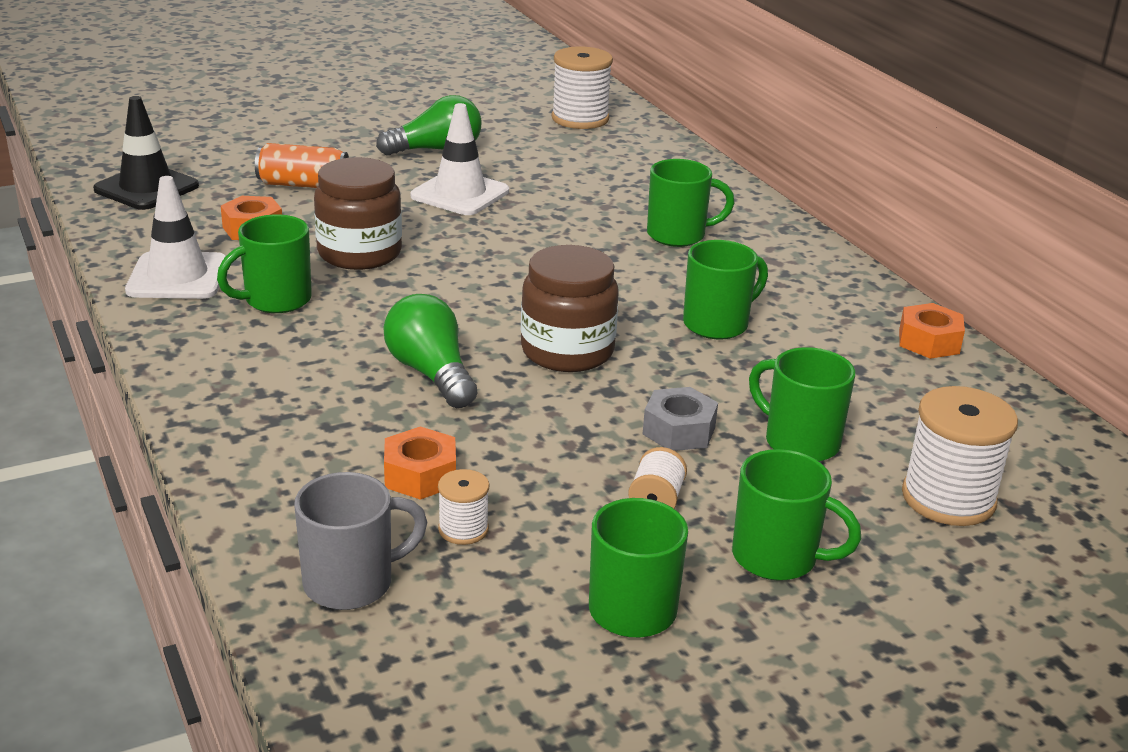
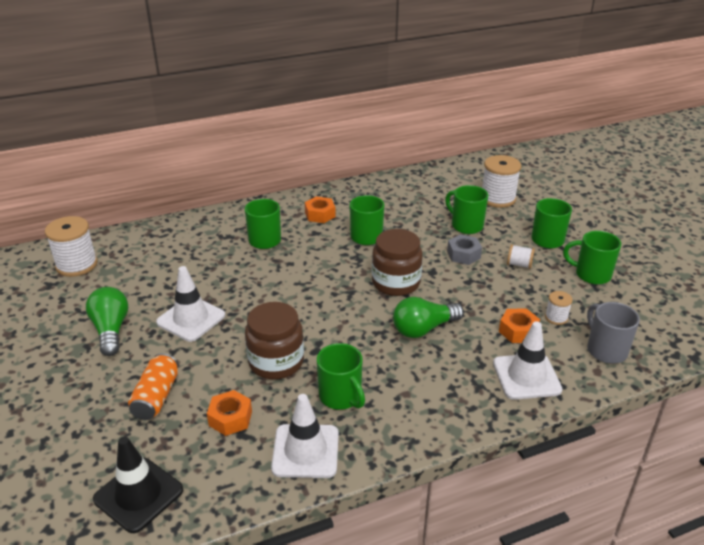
camera: 85 degrees left, 5 degrees up
green mug [749,347,855,462] -> green mug turned 90 degrees clockwise [445,185,488,234]
orange nut [899,303,965,359] -> orange nut moved to [305,196,336,223]
none -> white traffic cone [493,321,562,400]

> _WHAT THE EXERCISE ASKS_: Repeat the data exactly, excluding the pictures.

> _OUTPUT FOR THIS TASK_:
camera: 85 degrees left, 5 degrees up
green mug [749,347,855,462] -> green mug turned 90 degrees clockwise [445,185,488,234]
orange nut [899,303,965,359] -> orange nut moved to [305,196,336,223]
none -> white traffic cone [493,321,562,400]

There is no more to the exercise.